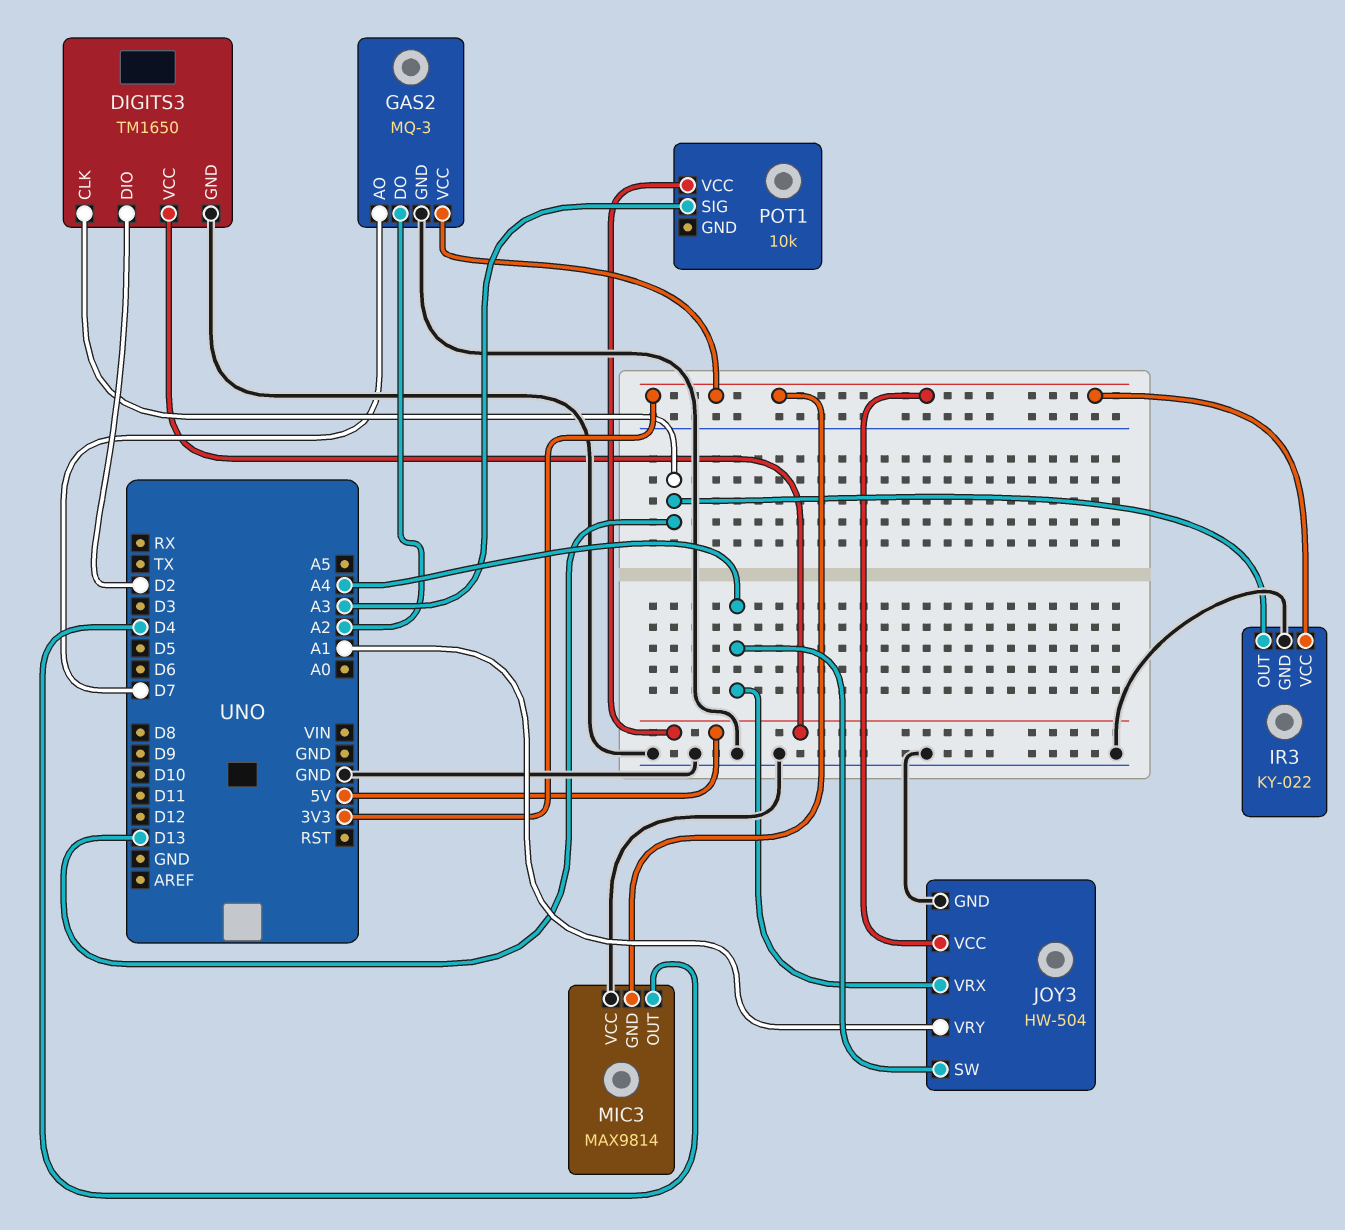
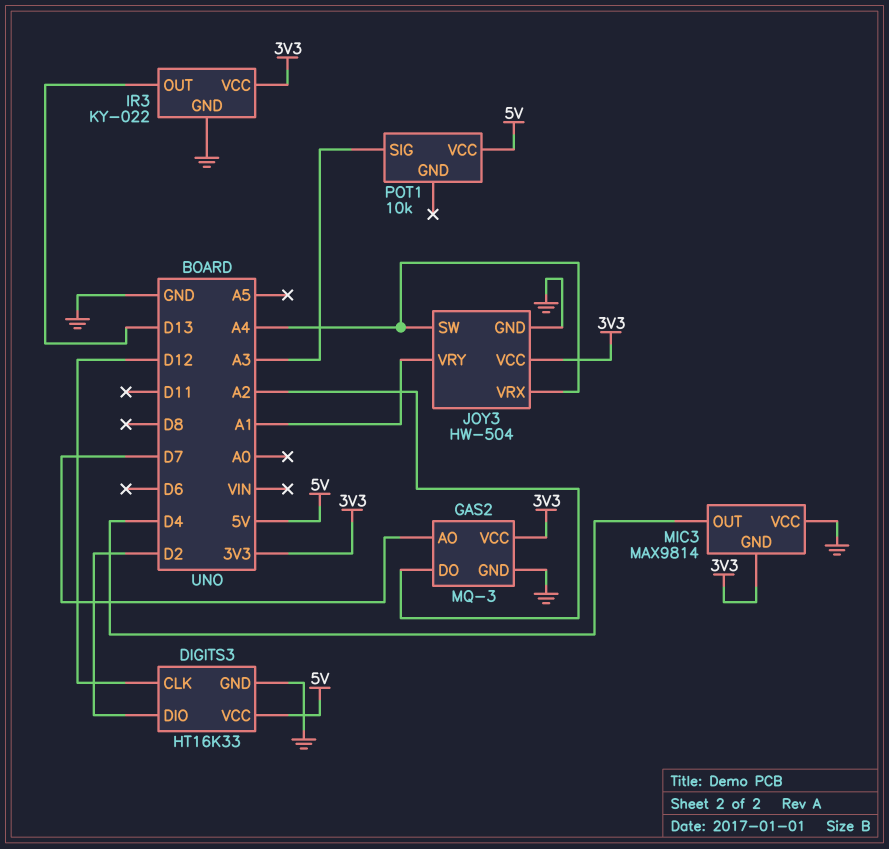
DIGITS3: TM1650 -> HT16K33
DIGITS3 pin CLK: D13 -> D12

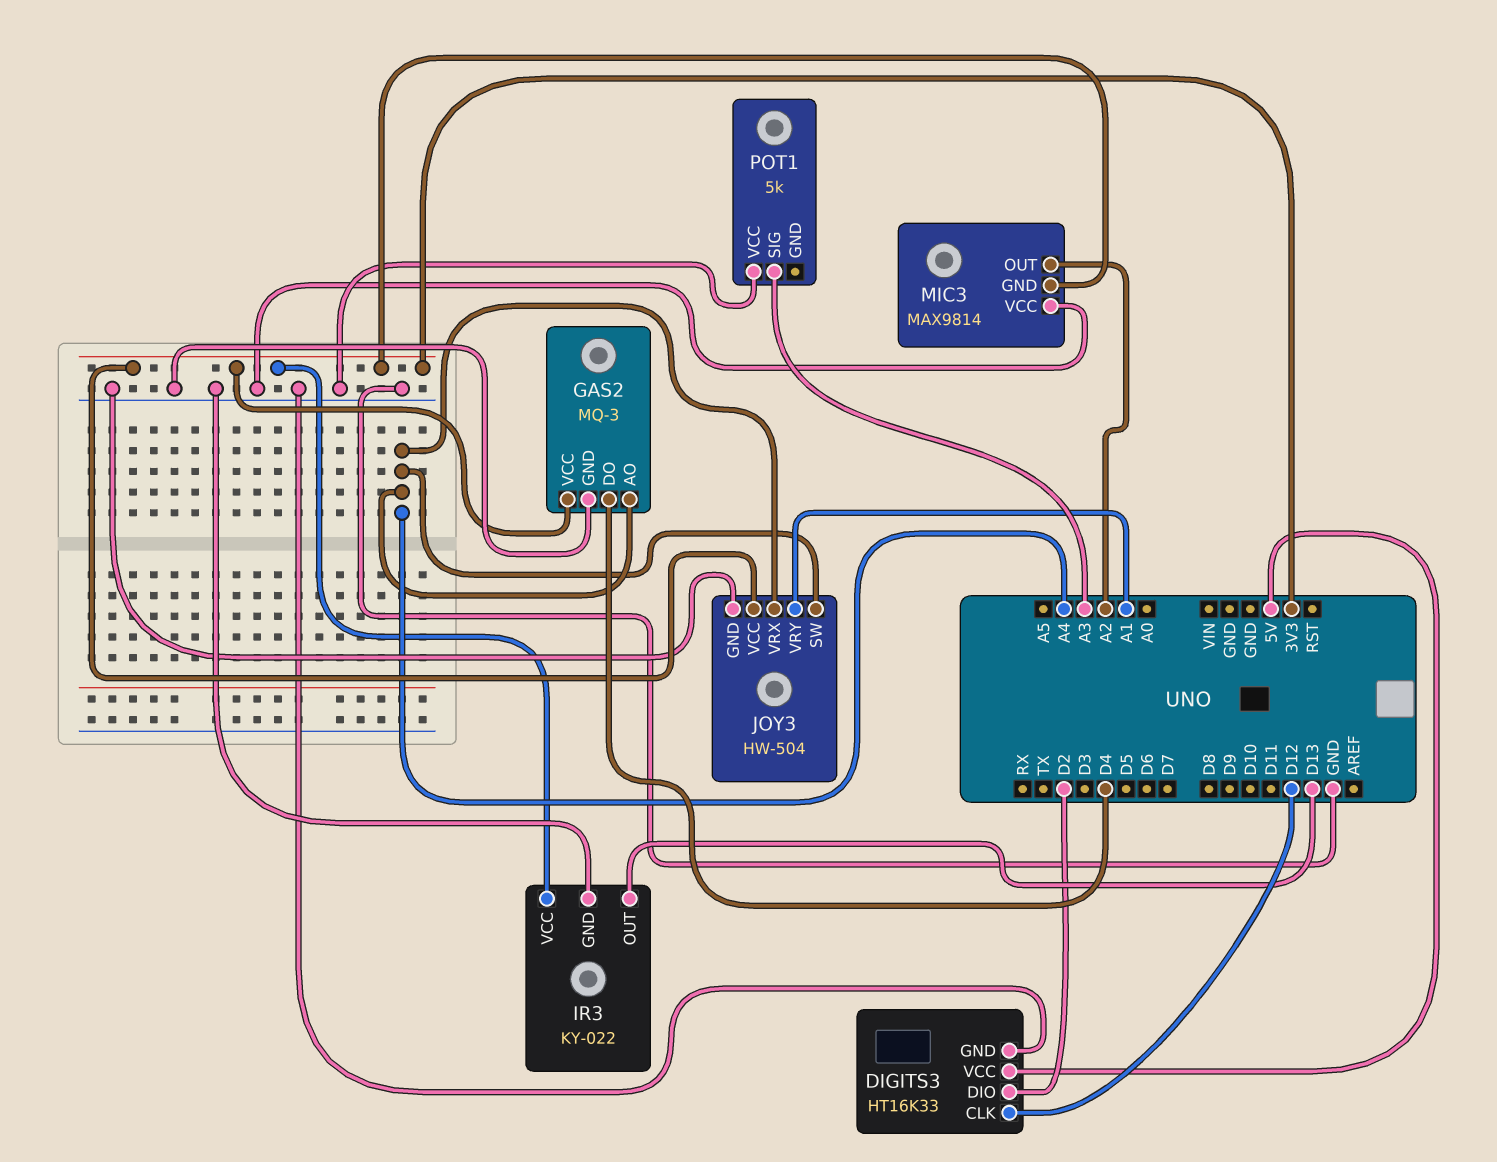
GAS2 pin AO: D7 -> A4
GAS2 pin DO: A2 -> D4
MIC3 pin OUT: D4 -> A2
POT1: 10k -> 5k
POT1 pin VCC: 5V -> GND

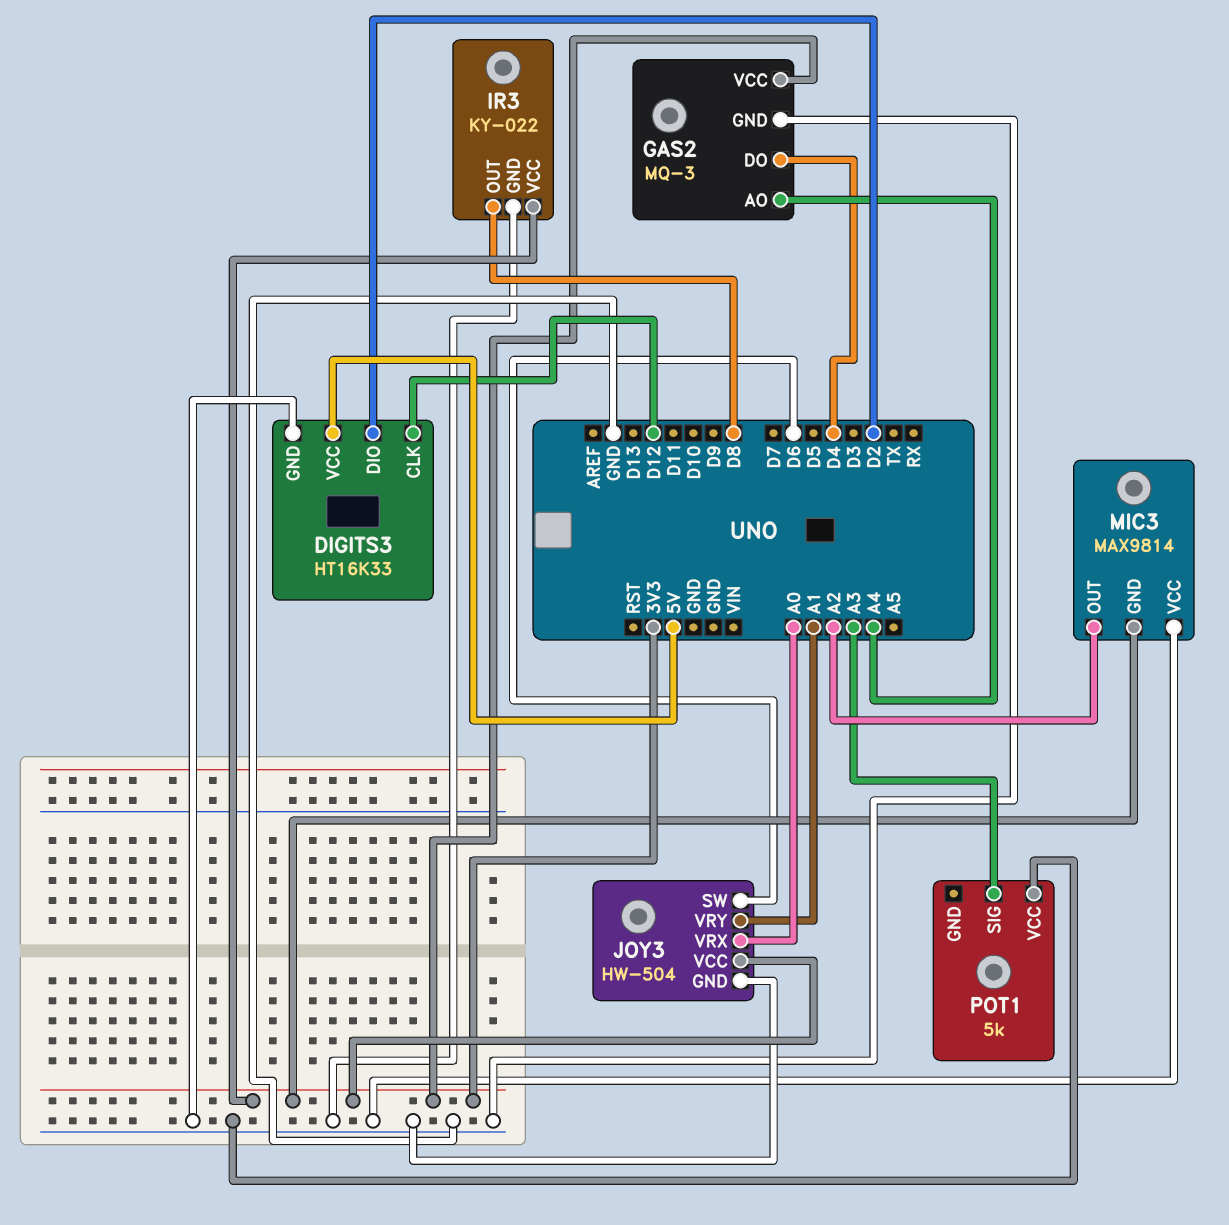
IR3 pin OUT: D13 -> D8
JOY3 pin SW: A4 -> D6
JOY3 pin VRX: A4 -> A0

- **Exercise prompt**: The response should consist of the entries above, given again exactly and free of pictures.

- **Solution to this problem**:
DIGITS3: TM1650 -> HT16K33
DIGITS3 pin CLK: D13 -> D12

GAS2 pin AO: D7 -> A4
GAS2 pin DO: A2 -> D4
MIC3 pin OUT: D4 -> A2
POT1: 10k -> 5k
POT1 pin VCC: 5V -> GND

IR3 pin OUT: D13 -> D8
JOY3 pin SW: A4 -> D6
JOY3 pin VRX: A4 -> A0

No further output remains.